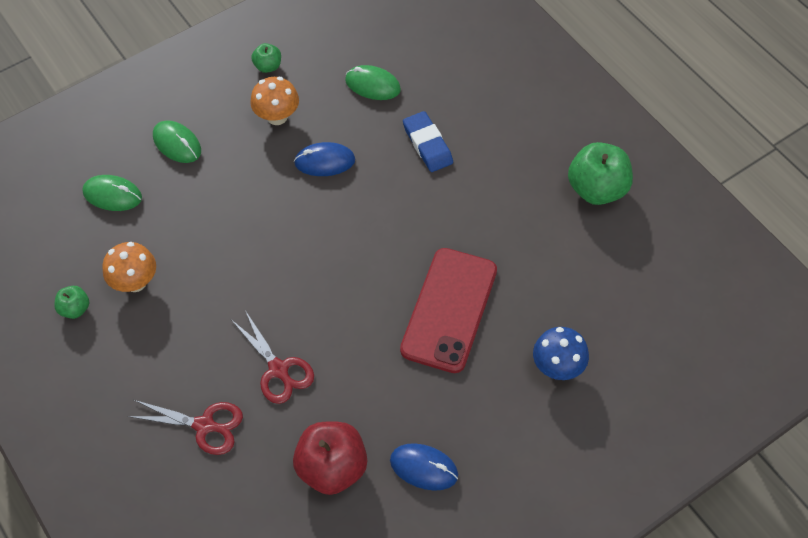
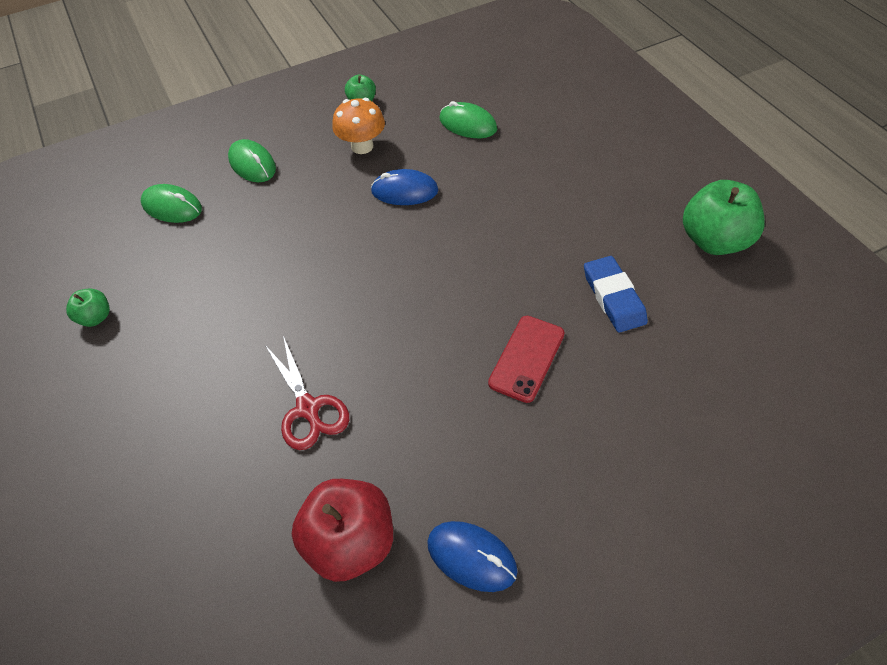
camera: 10 degrees right, 5 degrees down
orange mushroom [102,242,156,292] -> none
red scissors [128,400,243,455] -> none
red phone [400,248,497,373] -> red phone [488,316,565,403], size x0.59
blue eraser [403,111,453,172] -> blue eraser moved to [584,256,648,333]
blue mushroom [533,327,589,380] -> none

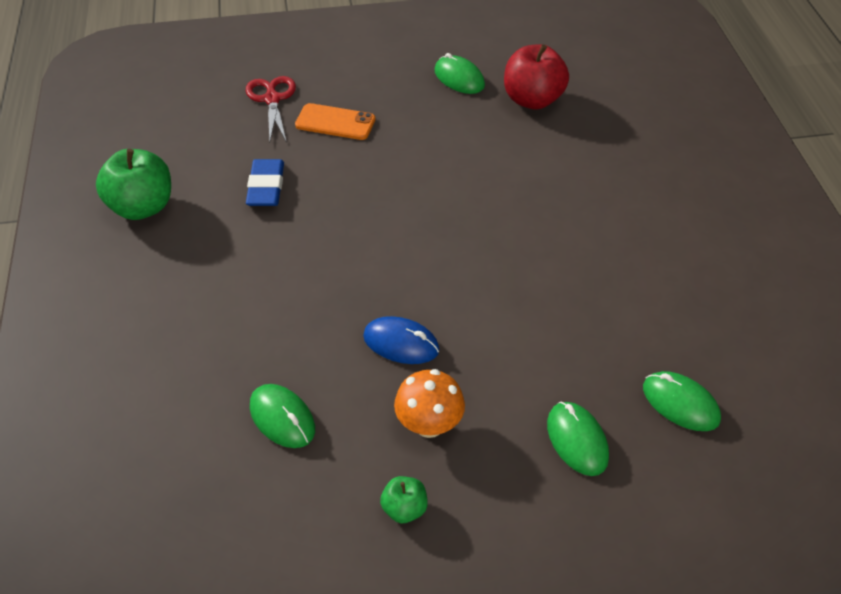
camera: 165 degrees left, 5 degrees down
green apple [66,289,110,327] -> none
red scissors [265,336,349,450] -> red scissors moved to [246,76,296,143]
blue mouse [427,521,518,592] -> green mouse [434,53,485,94]
red phone [488,316,565,403] -> none
none -> orange phone [295,103,375,140]

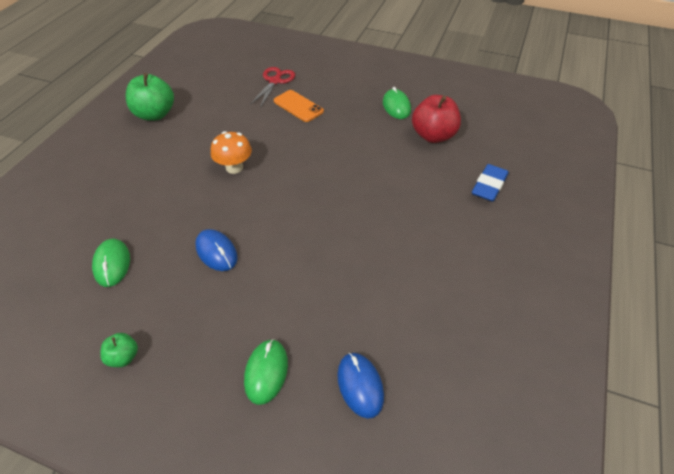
camera: 30 degrees right, 0 degrees up
blue eraser [246,159,284,206] -> blue eraser moved to [472,164,508,202]
orange mushroom [394,369,465,438] -> orange mushroom moved to [211,131,252,174]
green mouse [643,371,721,431] -> blue mouse [337,353,384,419]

======

Extract every line of the data exactly; pictures stay out.

camera: 10 degrees right, 5 degrees down
orange mushroom [102,242,156,292] -> none
red scissors [128,400,243,455] -> none
red phone [400,248,497,373] -> red phone [488,316,565,403], size x0.59
blue eraser [403,111,453,172] -> blue eraser moved to [584,256,648,333]
blue mushroom [533,327,589,380] -> none

camera: 165 degrees left, 5 degrees down
green apple [66,289,110,327] -> none
red scissors [265,336,349,450] -> red scissors moved to [246,76,296,143]
blue mouse [427,521,518,592] -> green mouse [434,53,485,94]
red phone [488,316,565,403] -> none
none -> orange phone [295,103,375,140]

camera: 30 degrees right, 0 degrees up
blue eraser [246,159,284,206] -> blue eraser moved to [472,164,508,202]
orange mushroom [394,369,465,438] -> orange mushroom moved to [211,131,252,174]
green mouse [643,371,721,431] -> blue mouse [337,353,384,419]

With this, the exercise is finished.